- **TASK GOAL**
Look for "FILT" in each line of the entries, and return the matching lines.

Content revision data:
○ ○ ○ ○ ○

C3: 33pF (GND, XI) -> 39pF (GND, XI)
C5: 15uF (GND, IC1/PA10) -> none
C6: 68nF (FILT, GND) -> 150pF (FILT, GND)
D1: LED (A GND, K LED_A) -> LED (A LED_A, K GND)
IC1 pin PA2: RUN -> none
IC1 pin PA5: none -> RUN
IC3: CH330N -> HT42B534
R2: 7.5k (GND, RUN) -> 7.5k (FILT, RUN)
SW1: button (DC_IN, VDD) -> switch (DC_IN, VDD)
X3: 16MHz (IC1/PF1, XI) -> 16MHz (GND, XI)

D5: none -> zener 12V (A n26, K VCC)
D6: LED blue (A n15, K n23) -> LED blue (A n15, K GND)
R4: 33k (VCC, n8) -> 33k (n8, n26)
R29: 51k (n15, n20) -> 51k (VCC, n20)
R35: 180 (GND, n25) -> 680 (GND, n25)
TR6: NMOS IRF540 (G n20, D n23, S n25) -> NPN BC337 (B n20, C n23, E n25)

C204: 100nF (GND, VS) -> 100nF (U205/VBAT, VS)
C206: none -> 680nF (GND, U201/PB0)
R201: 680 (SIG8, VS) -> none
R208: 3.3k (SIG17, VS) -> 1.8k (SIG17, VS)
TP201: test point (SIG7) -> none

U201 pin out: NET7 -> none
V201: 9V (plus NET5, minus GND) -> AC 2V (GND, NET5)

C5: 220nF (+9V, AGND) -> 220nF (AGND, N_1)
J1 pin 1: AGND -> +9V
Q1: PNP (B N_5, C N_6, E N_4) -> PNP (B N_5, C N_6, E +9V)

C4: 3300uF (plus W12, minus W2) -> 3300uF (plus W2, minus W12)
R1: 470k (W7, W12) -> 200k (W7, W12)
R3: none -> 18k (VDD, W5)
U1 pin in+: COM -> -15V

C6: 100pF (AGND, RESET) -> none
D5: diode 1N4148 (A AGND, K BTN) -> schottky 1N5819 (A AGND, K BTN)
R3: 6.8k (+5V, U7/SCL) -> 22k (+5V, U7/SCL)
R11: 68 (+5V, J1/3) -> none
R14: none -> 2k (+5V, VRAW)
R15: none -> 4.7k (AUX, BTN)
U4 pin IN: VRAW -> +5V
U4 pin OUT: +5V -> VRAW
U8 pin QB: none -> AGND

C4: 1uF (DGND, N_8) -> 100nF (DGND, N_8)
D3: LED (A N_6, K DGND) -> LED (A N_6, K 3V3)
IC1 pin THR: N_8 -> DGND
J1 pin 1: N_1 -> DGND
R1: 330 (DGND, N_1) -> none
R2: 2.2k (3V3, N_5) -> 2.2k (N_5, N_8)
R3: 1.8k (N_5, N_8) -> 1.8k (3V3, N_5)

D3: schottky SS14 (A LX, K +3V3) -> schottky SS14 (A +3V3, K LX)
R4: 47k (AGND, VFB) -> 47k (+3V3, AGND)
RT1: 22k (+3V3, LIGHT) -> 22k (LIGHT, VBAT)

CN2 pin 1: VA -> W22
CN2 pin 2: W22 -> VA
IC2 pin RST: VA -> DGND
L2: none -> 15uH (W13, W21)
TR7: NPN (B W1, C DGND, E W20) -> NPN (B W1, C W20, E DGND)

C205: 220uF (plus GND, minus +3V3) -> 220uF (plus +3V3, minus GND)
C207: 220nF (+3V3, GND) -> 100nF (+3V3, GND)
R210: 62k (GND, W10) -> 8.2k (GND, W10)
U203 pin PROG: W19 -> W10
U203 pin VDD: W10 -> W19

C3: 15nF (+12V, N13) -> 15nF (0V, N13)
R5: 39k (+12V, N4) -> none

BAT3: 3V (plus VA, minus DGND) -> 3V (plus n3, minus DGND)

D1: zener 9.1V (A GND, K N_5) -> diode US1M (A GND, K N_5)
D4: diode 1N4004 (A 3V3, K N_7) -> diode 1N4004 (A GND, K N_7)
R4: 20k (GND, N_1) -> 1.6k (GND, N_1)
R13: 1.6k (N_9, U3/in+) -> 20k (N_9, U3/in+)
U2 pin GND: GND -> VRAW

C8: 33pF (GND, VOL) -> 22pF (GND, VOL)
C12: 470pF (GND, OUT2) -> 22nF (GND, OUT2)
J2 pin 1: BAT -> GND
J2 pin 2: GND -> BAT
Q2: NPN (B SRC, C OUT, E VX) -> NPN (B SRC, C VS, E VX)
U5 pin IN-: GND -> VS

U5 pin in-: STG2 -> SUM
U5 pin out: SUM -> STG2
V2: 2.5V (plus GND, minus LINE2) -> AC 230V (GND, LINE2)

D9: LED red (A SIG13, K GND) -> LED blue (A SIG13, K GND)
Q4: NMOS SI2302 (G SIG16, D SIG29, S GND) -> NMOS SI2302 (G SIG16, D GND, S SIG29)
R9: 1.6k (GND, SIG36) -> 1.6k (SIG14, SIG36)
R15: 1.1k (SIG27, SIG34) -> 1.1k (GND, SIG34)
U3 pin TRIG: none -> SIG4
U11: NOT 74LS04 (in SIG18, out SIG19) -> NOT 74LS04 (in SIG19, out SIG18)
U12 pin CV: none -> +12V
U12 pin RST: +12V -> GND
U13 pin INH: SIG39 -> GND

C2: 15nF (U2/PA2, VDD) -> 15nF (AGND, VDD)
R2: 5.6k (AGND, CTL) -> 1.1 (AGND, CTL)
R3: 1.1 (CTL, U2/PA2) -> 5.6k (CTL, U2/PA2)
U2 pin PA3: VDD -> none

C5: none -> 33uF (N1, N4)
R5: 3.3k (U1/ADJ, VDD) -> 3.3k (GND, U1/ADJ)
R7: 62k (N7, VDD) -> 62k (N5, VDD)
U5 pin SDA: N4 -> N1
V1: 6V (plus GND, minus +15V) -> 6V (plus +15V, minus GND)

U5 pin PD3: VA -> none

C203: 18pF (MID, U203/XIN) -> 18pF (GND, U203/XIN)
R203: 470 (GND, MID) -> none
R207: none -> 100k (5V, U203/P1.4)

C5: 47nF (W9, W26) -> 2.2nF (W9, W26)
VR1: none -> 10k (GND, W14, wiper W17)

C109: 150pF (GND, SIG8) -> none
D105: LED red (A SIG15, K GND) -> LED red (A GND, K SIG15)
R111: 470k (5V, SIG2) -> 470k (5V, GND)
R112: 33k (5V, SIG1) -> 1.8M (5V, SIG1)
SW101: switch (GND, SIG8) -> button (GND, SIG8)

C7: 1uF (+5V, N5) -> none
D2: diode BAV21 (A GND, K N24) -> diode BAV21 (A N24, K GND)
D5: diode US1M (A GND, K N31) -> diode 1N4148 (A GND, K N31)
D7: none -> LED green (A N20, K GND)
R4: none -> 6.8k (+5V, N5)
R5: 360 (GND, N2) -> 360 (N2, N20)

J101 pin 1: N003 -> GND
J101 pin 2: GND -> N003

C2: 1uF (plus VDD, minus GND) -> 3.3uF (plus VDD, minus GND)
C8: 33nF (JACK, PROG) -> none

○ ○ ○ ○ ○

- **EXERCISE RESPONSE**
C6: 68nF (FILT, GND) -> 150pF (FILT, GND)
R2: 7.5k (GND, RUN) -> 7.5k (FILT, RUN)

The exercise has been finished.